Your objective
Set the images aside and retype the whole listing exactly.

Information supplied
________________
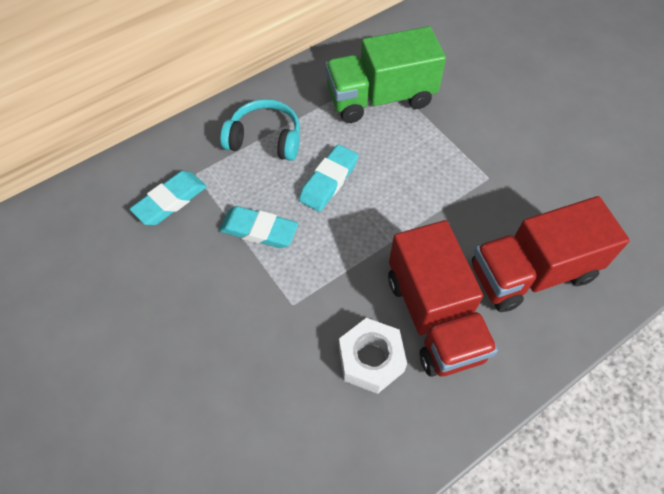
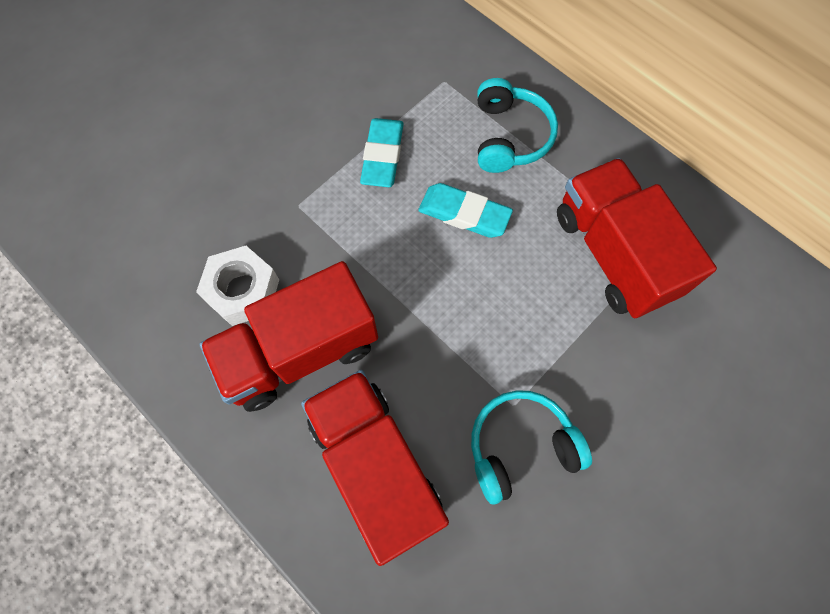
camera: 80 degrees right, 10 degrees up
turquoise eraser [130,171,207,225] -> none
green truck [325,26,446,123] -> red truck [557,158,717,318]
none -> turquoise headphones [471,390,592,504]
________________
Response box
camera: 80 degrees right, 10 degrees up
turquoise eraser [130,171,207,225] -> none
green truck [325,26,446,123] -> red truck [557,158,717,318]
none -> turquoise headphones [471,390,592,504]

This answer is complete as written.